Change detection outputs
┄┄┄┄┄┄
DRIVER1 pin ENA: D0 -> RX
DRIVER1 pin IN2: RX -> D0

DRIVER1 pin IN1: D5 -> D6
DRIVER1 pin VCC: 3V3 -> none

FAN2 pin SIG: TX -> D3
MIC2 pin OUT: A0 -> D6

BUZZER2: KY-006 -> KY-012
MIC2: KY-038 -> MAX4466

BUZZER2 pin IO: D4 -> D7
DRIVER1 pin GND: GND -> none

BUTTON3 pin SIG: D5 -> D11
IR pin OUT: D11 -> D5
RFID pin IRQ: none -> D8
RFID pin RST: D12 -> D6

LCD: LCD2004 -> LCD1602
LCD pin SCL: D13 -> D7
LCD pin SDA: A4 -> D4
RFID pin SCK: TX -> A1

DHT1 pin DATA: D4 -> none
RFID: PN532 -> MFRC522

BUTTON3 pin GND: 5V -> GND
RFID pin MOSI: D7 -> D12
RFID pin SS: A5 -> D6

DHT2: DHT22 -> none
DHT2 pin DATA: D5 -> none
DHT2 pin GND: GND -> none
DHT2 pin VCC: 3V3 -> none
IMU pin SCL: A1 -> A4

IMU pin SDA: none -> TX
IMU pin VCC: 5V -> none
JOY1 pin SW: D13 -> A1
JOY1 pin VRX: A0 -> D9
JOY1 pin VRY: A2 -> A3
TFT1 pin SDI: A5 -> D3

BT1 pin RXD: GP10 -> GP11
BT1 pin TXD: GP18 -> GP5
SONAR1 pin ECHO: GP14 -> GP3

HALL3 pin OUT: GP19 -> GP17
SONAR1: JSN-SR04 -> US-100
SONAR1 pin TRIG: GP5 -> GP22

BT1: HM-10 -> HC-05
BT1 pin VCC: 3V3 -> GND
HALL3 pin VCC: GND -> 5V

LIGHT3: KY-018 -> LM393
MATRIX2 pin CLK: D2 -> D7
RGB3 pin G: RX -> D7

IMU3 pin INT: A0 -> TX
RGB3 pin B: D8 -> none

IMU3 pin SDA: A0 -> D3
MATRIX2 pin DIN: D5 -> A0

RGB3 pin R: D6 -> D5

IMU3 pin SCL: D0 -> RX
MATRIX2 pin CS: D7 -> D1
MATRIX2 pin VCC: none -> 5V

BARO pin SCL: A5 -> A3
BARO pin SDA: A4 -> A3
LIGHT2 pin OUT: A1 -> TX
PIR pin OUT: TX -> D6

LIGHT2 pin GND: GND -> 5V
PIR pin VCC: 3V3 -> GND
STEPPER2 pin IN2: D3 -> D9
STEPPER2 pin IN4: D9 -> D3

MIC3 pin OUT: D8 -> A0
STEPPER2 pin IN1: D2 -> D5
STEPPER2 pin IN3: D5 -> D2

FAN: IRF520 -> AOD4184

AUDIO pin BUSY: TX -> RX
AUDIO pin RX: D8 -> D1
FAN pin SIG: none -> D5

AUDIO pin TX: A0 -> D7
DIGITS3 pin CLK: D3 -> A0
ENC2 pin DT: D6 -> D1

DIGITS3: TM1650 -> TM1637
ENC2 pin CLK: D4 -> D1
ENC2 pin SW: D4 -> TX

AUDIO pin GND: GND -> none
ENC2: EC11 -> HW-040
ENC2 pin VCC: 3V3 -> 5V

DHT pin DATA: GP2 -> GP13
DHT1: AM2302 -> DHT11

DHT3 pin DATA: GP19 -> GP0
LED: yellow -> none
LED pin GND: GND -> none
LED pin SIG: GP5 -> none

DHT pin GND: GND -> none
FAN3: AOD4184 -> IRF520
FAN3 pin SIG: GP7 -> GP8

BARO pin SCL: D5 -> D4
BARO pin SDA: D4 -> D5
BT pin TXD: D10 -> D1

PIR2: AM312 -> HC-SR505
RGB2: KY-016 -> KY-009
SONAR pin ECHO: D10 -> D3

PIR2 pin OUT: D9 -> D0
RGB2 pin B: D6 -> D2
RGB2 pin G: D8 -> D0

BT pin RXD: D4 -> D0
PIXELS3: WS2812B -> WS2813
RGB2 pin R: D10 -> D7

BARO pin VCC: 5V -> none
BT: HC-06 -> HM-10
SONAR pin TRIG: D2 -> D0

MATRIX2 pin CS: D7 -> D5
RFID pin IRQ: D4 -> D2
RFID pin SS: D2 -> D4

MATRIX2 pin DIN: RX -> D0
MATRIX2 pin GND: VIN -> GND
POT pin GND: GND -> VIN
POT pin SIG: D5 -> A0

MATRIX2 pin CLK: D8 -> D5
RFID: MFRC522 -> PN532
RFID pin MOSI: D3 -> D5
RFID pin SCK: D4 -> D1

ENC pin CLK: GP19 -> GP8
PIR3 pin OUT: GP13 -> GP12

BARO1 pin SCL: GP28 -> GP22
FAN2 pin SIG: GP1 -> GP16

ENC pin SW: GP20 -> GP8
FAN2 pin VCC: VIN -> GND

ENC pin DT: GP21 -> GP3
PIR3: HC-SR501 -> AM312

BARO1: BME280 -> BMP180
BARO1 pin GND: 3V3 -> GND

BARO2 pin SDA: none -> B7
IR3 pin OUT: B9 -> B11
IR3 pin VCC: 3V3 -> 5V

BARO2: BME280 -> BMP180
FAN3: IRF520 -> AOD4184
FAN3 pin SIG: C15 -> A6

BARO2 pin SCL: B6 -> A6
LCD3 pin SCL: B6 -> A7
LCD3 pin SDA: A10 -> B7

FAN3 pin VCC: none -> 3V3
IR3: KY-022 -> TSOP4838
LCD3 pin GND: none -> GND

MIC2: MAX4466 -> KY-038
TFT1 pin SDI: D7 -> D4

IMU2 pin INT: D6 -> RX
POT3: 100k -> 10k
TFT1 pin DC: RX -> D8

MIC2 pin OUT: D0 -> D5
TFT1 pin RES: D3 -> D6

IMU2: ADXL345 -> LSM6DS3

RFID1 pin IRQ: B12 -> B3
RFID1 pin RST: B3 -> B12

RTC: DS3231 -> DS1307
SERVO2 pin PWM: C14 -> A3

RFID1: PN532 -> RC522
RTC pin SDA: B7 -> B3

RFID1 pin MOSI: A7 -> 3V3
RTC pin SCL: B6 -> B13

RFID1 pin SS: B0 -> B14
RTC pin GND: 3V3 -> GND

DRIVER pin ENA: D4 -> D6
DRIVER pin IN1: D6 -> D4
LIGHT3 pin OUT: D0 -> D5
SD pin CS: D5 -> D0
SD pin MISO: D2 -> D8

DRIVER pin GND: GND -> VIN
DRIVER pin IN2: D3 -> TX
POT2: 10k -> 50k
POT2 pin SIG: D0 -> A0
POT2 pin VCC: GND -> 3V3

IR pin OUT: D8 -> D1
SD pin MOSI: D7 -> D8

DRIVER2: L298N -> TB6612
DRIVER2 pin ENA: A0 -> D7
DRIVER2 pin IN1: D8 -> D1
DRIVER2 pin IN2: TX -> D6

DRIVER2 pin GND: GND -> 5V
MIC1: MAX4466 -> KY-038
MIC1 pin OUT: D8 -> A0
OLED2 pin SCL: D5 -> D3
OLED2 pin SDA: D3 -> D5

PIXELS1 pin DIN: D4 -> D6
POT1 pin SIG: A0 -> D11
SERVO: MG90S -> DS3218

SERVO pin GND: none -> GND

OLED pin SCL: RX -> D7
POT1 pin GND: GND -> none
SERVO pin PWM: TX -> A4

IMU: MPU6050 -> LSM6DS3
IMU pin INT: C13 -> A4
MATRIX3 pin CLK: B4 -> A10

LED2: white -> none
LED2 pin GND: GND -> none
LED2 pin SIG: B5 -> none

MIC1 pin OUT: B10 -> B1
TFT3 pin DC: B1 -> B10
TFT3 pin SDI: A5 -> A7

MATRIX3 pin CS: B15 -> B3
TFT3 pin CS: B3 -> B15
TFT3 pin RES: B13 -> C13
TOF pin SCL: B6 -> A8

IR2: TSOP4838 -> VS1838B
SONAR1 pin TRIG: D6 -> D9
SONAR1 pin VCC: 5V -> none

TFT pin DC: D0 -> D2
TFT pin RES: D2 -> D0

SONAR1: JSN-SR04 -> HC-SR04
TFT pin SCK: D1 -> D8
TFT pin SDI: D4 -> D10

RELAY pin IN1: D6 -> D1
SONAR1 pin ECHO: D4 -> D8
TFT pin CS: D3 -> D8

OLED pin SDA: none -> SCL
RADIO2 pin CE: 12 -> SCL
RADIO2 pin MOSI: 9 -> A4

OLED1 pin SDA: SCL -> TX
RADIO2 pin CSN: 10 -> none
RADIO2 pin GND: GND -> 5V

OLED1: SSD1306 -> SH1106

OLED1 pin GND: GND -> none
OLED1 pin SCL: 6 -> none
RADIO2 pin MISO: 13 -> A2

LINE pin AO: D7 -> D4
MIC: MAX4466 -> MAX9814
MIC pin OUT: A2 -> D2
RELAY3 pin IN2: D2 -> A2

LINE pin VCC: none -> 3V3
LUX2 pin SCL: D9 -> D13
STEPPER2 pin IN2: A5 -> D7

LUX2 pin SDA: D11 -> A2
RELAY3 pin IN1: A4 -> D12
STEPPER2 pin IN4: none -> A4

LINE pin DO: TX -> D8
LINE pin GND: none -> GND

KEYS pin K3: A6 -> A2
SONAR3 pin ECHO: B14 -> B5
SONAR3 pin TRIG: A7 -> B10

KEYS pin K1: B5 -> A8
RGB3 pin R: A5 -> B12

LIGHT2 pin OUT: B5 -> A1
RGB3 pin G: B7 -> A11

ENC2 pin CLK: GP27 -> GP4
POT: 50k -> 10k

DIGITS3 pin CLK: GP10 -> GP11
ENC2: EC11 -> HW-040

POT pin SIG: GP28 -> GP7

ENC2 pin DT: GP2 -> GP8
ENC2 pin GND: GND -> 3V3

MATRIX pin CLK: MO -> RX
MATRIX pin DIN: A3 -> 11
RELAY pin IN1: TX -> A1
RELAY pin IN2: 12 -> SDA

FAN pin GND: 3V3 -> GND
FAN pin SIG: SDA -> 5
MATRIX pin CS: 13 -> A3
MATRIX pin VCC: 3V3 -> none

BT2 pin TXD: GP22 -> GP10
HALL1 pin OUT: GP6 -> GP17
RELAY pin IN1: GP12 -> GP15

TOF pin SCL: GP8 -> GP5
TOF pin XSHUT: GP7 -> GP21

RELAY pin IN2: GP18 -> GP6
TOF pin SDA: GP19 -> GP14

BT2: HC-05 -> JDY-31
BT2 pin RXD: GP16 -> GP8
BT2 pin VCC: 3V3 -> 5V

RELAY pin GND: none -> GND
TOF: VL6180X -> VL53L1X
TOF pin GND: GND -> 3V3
┄┄┄┄┄┄
## WHAT YOU SHOULD DO
Each line above from the one with "PIXELS3: WS2812B -> WS2813" up to and including the one with "LCD3 pin SCL: B6 -> A7" must be set down exactly, and no line outside that span may appear.

## SOLUTION TO THIS TASK
PIXELS3: WS2812B -> WS2813
RGB2 pin R: D10 -> D7

BARO pin VCC: 5V -> none
BT: HC-06 -> HM-10
SONAR pin TRIG: D2 -> D0

MATRIX2 pin CS: D7 -> D5
RFID pin IRQ: D4 -> D2
RFID pin SS: D2 -> D4

MATRIX2 pin DIN: RX -> D0
MATRIX2 pin GND: VIN -> GND
POT pin GND: GND -> VIN
POT pin SIG: D5 -> A0

MATRIX2 pin CLK: D8 -> D5
RFID: MFRC522 -> PN532
RFID pin MOSI: D3 -> D5
RFID pin SCK: D4 -> D1

ENC pin CLK: GP19 -> GP8
PIR3 pin OUT: GP13 -> GP12

BARO1 pin SCL: GP28 -> GP22
FAN2 pin SIG: GP1 -> GP16

ENC pin SW: GP20 -> GP8
FAN2 pin VCC: VIN -> GND

ENC pin DT: GP21 -> GP3
PIR3: HC-SR501 -> AM312

BARO1: BME280 -> BMP180
BARO1 pin GND: 3V3 -> GND

BARO2 pin SDA: none -> B7
IR3 pin OUT: B9 -> B11
IR3 pin VCC: 3V3 -> 5V

BARO2: BME280 -> BMP180
FAN3: IRF520 -> AOD4184
FAN3 pin SIG: C15 -> A6

BARO2 pin SCL: B6 -> A6
LCD3 pin SCL: B6 -> A7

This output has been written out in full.